Data for analysis:

============================================================

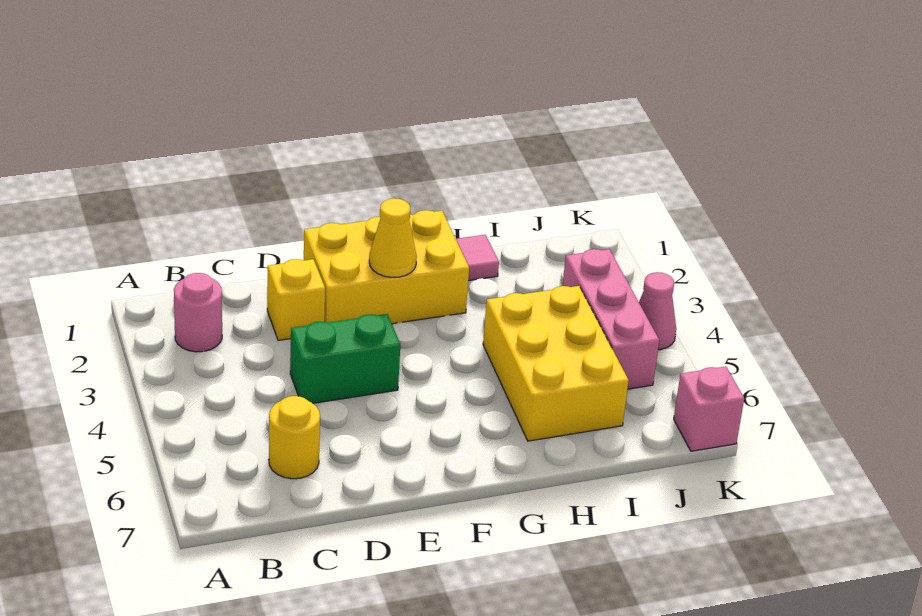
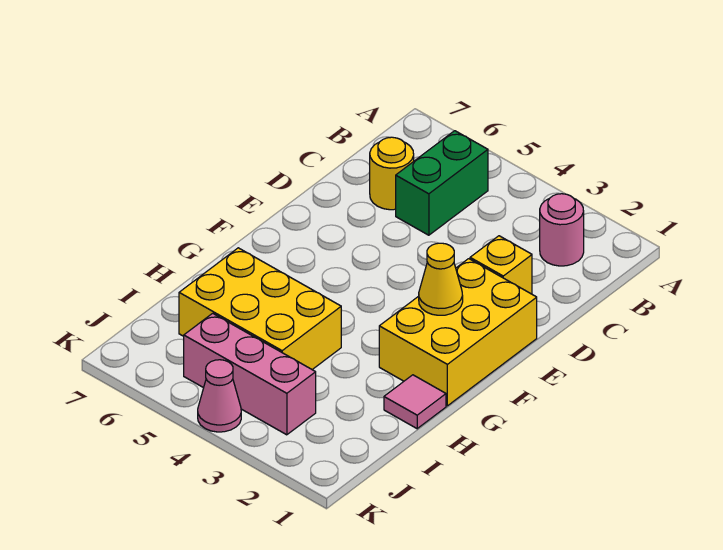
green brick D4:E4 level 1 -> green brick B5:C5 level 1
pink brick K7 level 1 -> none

============================================================

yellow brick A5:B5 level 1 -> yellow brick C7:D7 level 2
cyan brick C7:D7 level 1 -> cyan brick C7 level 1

============================================================

Task item: Produce a word-for-word copy of everything above from the line holding "yellow brick A5:B5" down to the line holding "cyan brick C7:D7", with both of those lines kept.

Answer section:
yellow brick A5:B5 level 1 -> yellow brick C7:D7 level 2
cyan brick C7:D7 level 1 -> cyan brick C7 level 1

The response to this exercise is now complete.